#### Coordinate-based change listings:
--- START ---

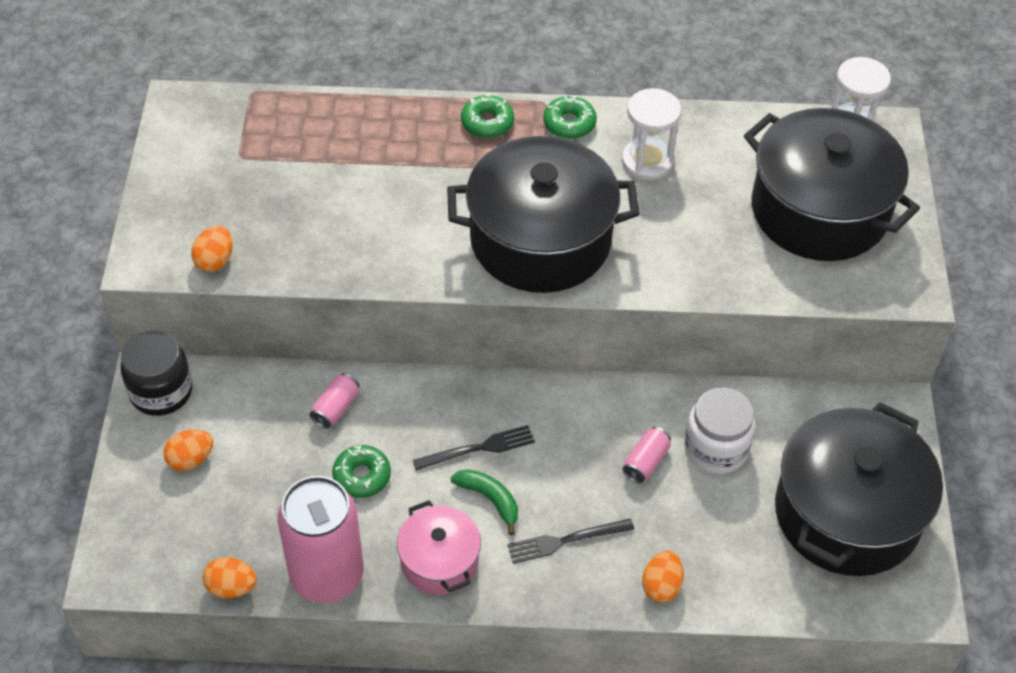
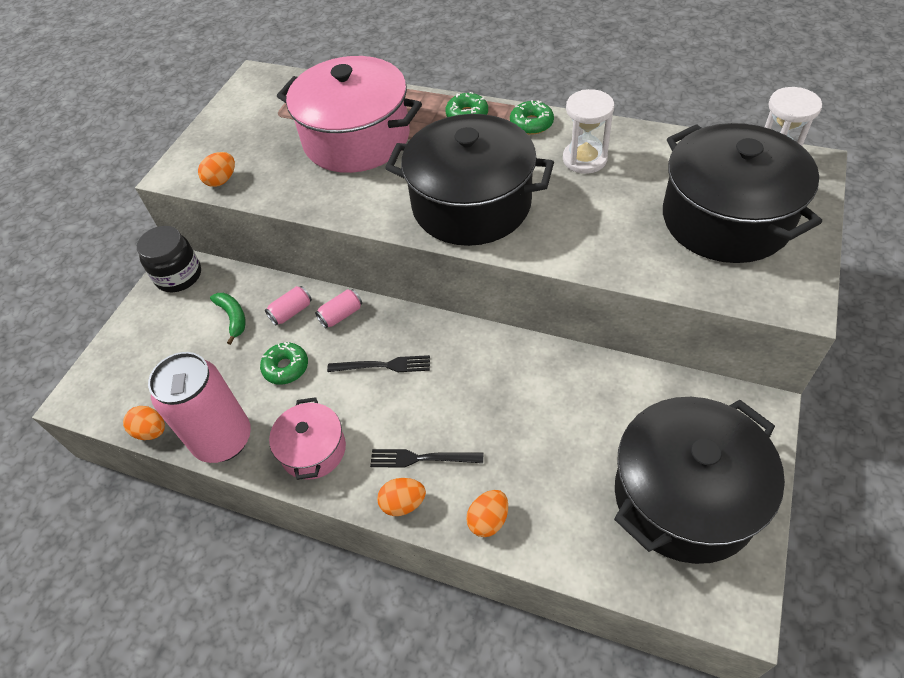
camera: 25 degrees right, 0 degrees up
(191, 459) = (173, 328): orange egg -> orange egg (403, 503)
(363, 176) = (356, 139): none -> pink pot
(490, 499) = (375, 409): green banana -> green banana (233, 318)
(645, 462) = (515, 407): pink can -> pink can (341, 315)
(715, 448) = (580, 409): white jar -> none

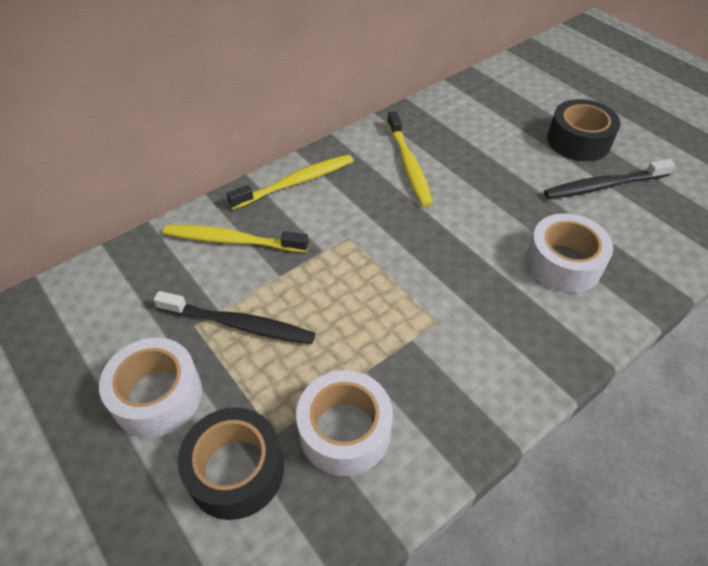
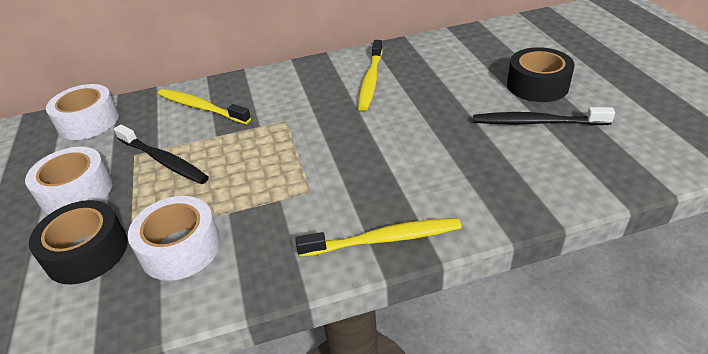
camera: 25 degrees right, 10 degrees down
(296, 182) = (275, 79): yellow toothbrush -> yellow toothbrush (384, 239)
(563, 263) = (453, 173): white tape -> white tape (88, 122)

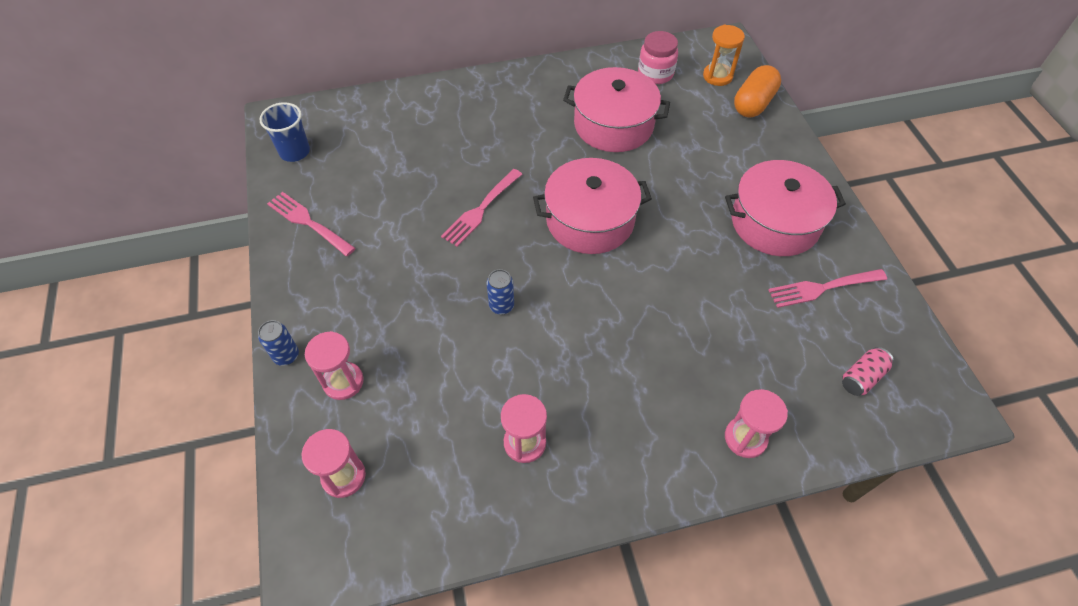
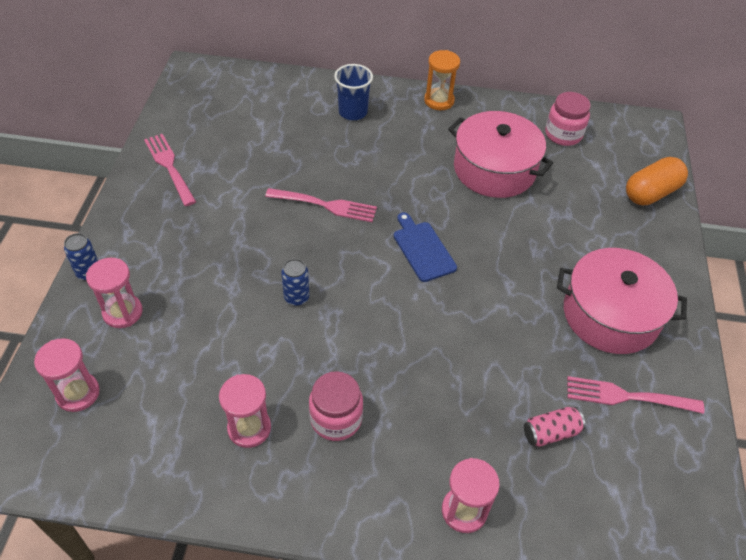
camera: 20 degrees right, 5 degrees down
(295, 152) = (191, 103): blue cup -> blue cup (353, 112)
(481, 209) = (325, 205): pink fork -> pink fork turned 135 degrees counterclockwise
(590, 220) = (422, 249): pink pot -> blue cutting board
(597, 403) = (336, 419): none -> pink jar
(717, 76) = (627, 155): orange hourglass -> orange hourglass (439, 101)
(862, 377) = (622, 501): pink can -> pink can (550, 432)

--- END ---
--- START ---

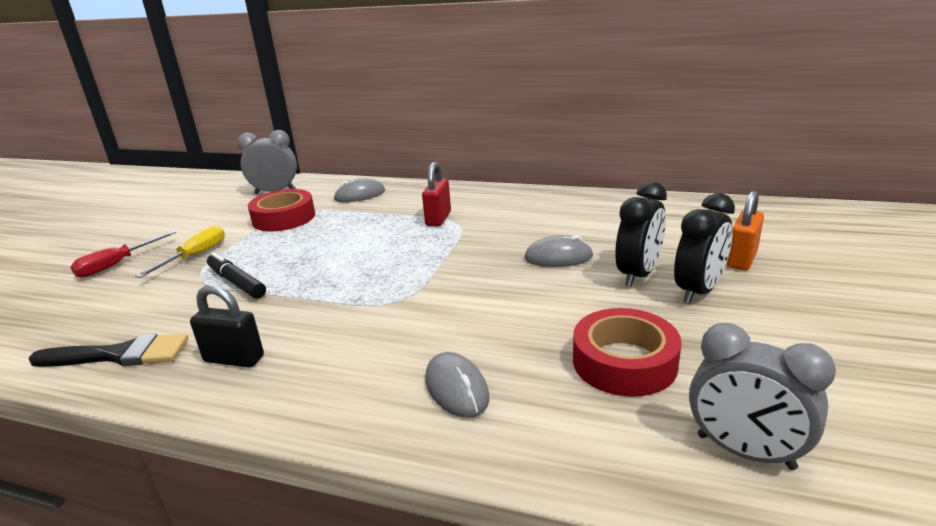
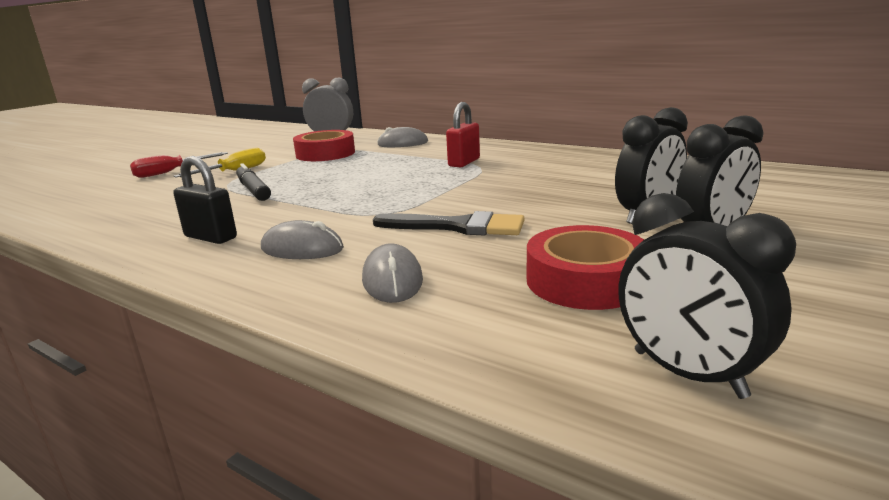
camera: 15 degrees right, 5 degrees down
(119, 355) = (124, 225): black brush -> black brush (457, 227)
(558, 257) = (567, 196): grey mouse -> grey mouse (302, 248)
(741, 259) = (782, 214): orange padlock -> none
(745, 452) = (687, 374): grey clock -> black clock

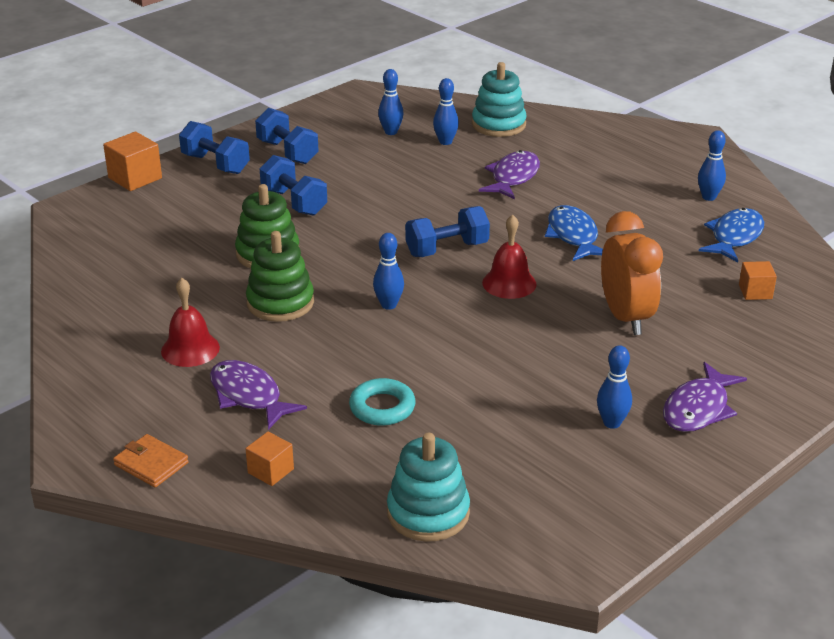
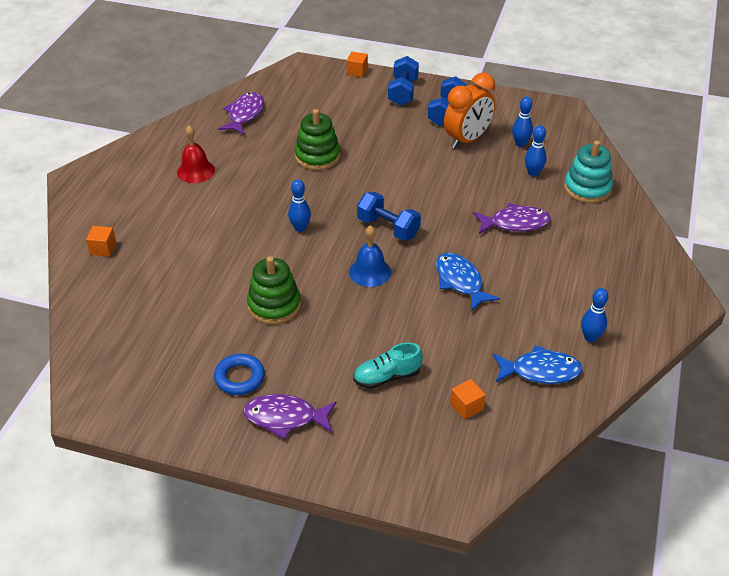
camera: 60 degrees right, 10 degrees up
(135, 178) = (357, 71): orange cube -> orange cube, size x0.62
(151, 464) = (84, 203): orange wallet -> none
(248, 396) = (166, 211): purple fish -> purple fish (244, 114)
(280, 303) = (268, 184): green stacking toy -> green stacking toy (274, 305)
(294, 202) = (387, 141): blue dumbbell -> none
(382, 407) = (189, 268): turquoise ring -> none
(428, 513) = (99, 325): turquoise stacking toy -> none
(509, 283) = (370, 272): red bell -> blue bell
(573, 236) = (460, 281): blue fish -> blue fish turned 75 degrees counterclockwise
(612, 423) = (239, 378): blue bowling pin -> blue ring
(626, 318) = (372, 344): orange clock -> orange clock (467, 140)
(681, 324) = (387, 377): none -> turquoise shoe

--- END ---

#### WHAT YOU HAVE TO DO:
Output only the lines above from the line that holds "(363, 176) = (356, 139): none -> pink pot" through the line that holds "(862, 377) = (622, 501): pink", both ends included, and exclude pictures.

#### ANSWER TO THIS PROBLEM:
(363, 176) = (356, 139): none -> pink pot
(490, 499) = (375, 409): green banana -> green banana (233, 318)
(645, 462) = (515, 407): pink can -> pink can (341, 315)
(715, 448) = (580, 409): white jar -> none

camera: 25 degrees right, 10 degrees down
(296, 182) = (275, 79): yellow toothbrush -> yellow toothbrush (384, 239)
(563, 263) = (453, 173): white tape -> white tape (88, 122)

camera: 20 degrees right, 5 degrees down
(295, 152) = (191, 103): blue cup -> blue cup (353, 112)
(481, 209) = (325, 205): pink fork -> pink fork turned 135 degrees counterclockwise
(590, 220) = (422, 249): pink pot -> blue cutting board
(597, 403) = (336, 419): none -> pink jar
(717, 76) = (627, 155): orange hourglass -> orange hourglass (439, 101)
(862, 377) = (622, 501): pink can -> pink can (550, 432)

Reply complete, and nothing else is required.